§ **WHAT IS REQUIRED**
All of the records below are to be printed exactly; the pictures are to be left out.

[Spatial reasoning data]
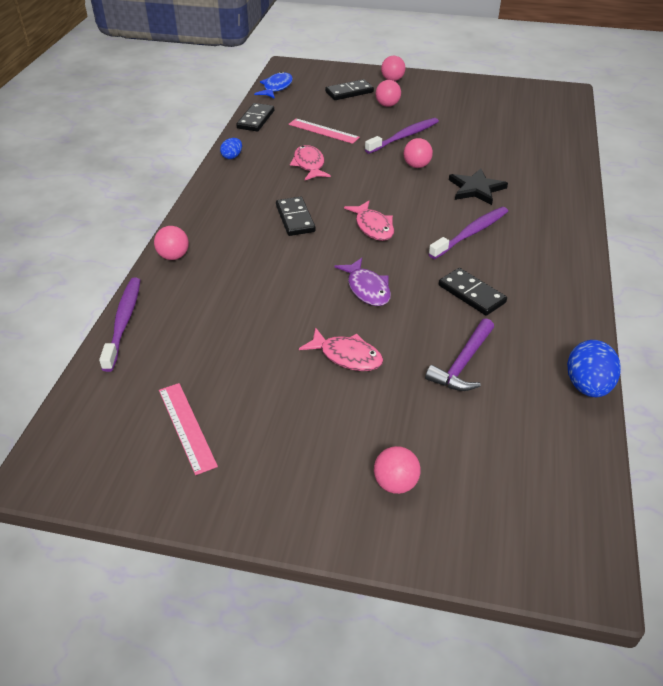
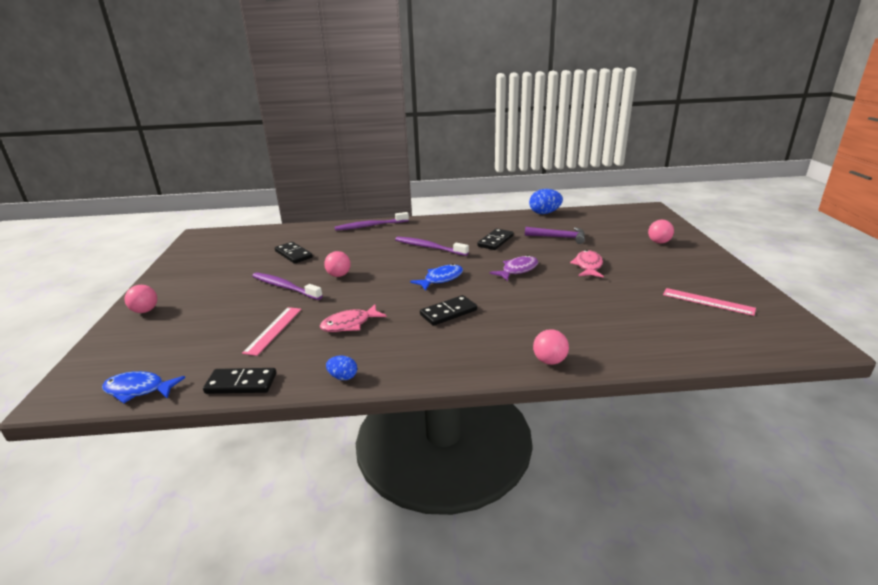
camera: 105 degrees left, 15 degrees down
(123, 322) = (656, 359): purple toothbrush -> purple toothbrush (370, 226)
(186, 427) = (708, 301): pink ruler -> pink ruler turned 75 degrees clockwise
(349, 92) = (171, 332): black domino -> black domino (293, 254)
(373, 227) = (441, 279): pink fish -> blue fish
(387, 105) = (212, 304): pink ball -> none
(476, 189) = (368, 251): black star -> none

§ **THE ANSWER**
camera: 105 degrees left, 15 degrees down
(123, 322) = (656, 359): purple toothbrush -> purple toothbrush (370, 226)
(186, 427) = (708, 301): pink ruler -> pink ruler turned 75 degrees clockwise
(349, 92) = (171, 332): black domino -> black domino (293, 254)
(373, 227) = (441, 279): pink fish -> blue fish
(387, 105) = (212, 304): pink ball -> none
(476, 189) = (368, 251): black star -> none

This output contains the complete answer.